# [TRY IT]
Among the entries below, find the lines with the word "plus" and copy them.

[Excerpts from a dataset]
• • • • •
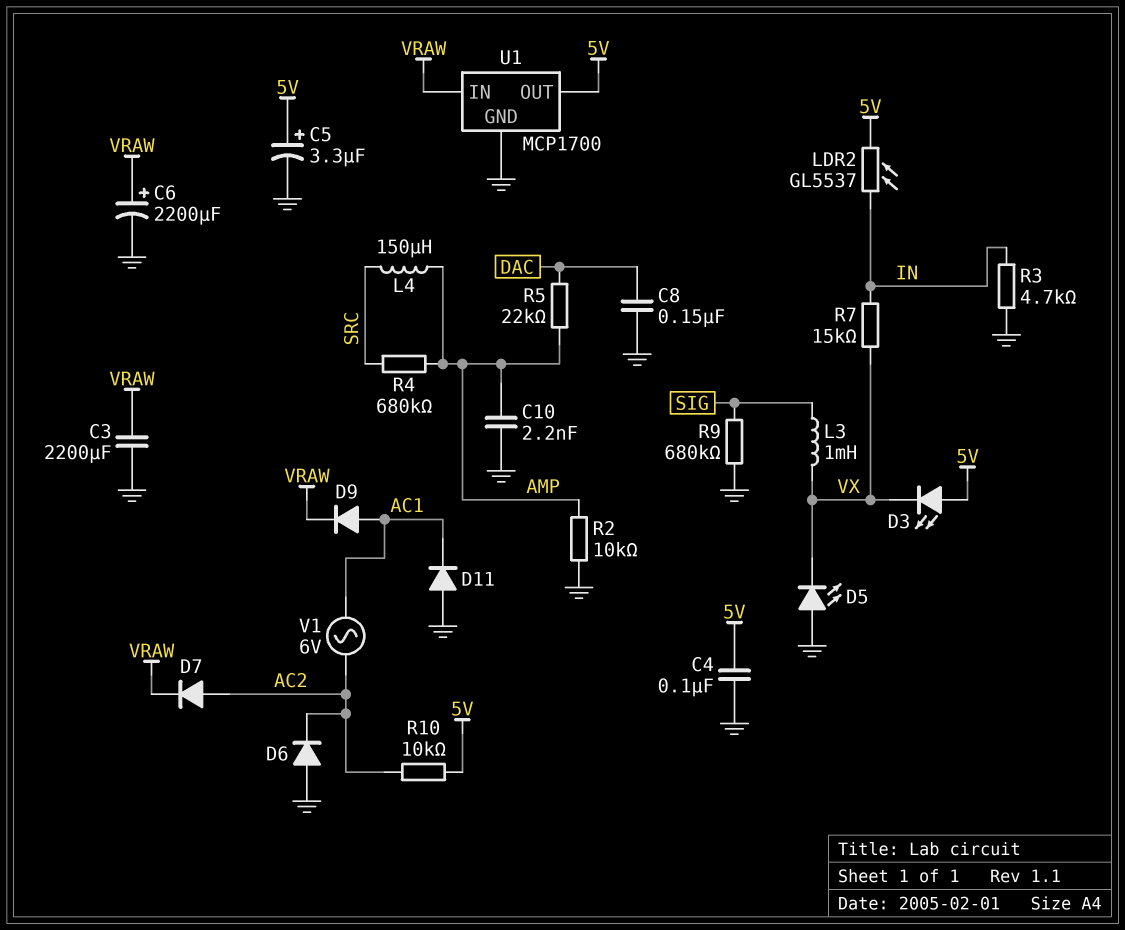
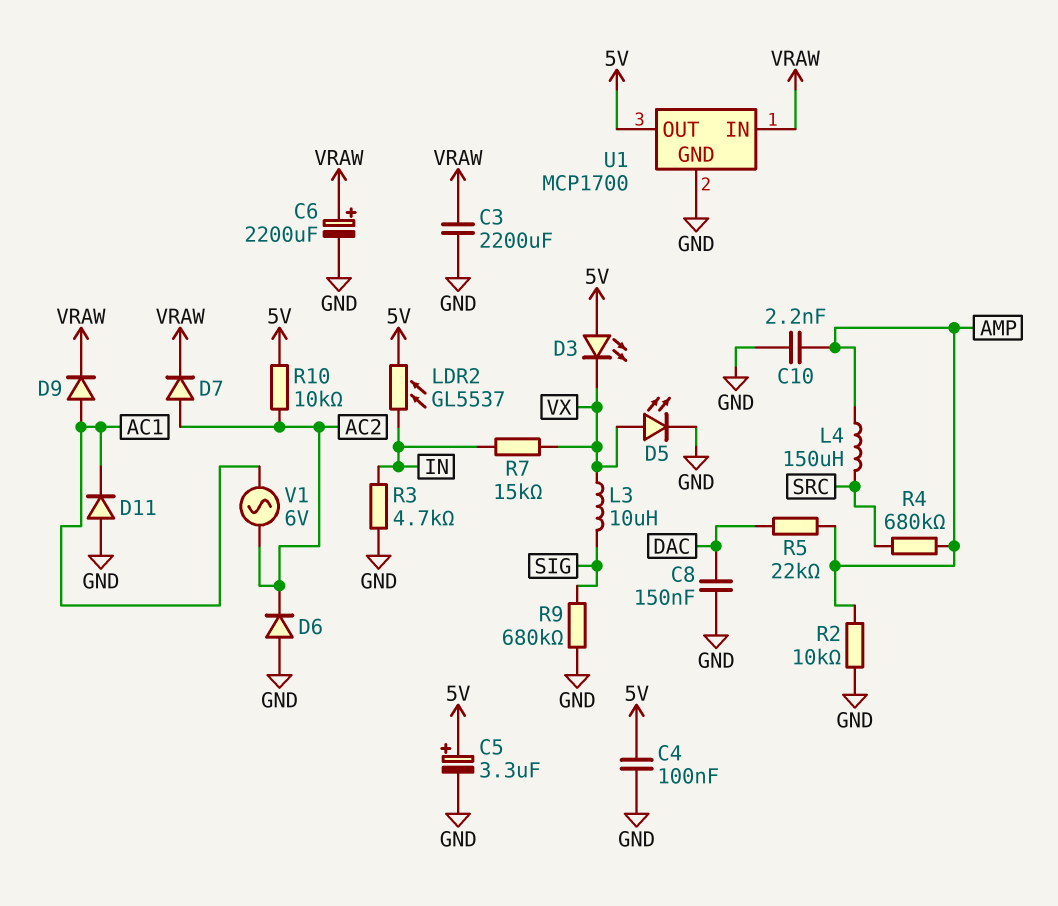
D5: LED (A GND, K VX) -> LED (A VX, K GND)
L3: 1mH (SIG, VX) -> 10uH (SIG, VX)

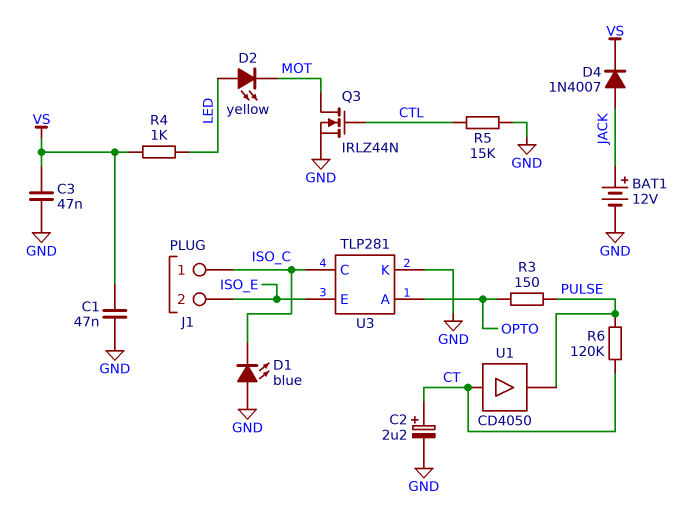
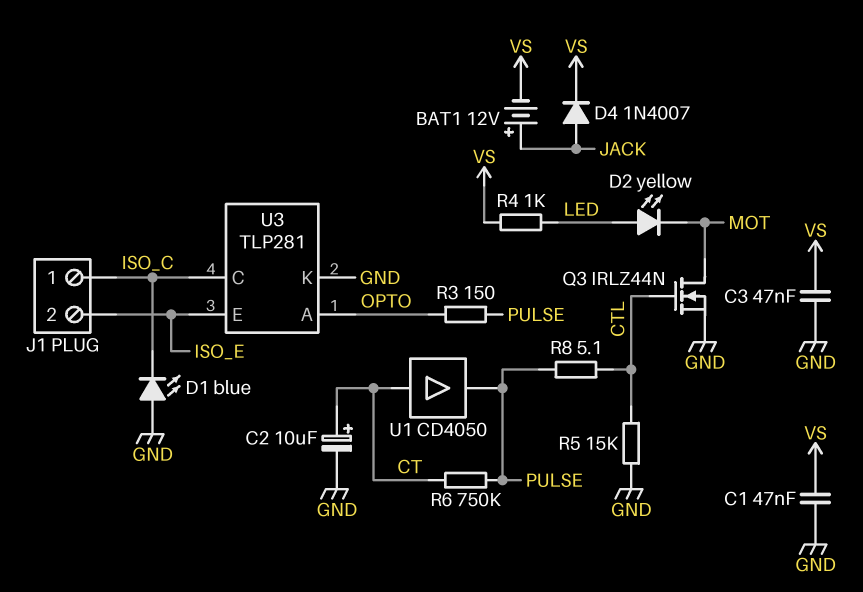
BAT1: 12V (plus JACK, minus GND) -> 12V (plus JACK, minus VS)
C2: 2.2uF (plus CT, minus GND) -> 10uF (plus CT, minus GND)
R6: 120k (CT, PULSE) -> 750k (CT, PULSE)
R8: none -> 5.1 (CTL, PULSE)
• • • • •
# [FINAL ANSWER]
BAT1: 12V (plus JACK, minus GND) -> 12V (plus JACK, minus VS)
C2: 2.2uF (plus CT, minus GND) -> 10uF (plus CT, minus GND)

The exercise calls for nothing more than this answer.